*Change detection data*
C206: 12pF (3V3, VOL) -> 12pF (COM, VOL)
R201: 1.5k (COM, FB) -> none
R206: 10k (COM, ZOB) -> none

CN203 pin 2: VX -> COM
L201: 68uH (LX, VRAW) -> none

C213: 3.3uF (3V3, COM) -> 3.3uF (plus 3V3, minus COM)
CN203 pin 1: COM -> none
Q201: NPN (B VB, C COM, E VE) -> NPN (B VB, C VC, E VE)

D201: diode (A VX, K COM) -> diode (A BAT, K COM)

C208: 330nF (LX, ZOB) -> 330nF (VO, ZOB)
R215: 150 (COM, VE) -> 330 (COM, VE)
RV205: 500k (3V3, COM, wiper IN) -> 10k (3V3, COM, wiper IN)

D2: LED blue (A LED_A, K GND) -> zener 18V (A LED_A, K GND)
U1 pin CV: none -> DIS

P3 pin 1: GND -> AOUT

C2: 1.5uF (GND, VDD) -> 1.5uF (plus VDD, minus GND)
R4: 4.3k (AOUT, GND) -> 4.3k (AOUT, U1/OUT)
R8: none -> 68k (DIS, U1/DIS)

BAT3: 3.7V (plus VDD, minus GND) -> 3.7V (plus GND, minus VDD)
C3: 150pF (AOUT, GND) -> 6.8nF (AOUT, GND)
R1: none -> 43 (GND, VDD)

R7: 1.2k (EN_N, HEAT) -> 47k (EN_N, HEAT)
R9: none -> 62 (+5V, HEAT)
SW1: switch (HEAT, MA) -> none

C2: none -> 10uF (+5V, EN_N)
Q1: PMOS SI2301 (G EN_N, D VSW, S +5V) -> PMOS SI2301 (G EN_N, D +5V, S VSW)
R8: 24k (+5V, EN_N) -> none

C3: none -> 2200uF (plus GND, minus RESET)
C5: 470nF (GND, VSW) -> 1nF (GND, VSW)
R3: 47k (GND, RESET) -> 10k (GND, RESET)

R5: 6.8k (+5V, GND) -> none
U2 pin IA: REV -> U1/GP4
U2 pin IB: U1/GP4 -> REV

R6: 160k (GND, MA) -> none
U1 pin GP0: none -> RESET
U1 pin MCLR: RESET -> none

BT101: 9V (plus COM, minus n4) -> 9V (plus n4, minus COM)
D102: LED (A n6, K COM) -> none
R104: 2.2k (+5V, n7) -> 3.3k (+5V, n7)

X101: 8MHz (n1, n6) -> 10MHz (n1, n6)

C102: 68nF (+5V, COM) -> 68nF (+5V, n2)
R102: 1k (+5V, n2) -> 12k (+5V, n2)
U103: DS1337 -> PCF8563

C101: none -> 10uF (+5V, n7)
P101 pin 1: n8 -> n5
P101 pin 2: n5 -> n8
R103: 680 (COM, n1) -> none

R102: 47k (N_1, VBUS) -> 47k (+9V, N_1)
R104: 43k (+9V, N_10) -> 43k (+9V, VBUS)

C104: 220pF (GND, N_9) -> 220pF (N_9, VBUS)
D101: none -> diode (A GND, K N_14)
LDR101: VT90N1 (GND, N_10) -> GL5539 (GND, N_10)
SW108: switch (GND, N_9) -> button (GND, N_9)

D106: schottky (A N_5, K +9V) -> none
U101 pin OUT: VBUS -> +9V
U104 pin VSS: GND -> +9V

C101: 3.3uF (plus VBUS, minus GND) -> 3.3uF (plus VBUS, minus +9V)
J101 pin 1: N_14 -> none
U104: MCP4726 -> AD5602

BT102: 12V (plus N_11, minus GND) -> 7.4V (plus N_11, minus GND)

*Activity*
In the entries above, how many lines hold the word "AOUT"? Answer with the number only.

*Written reply*
3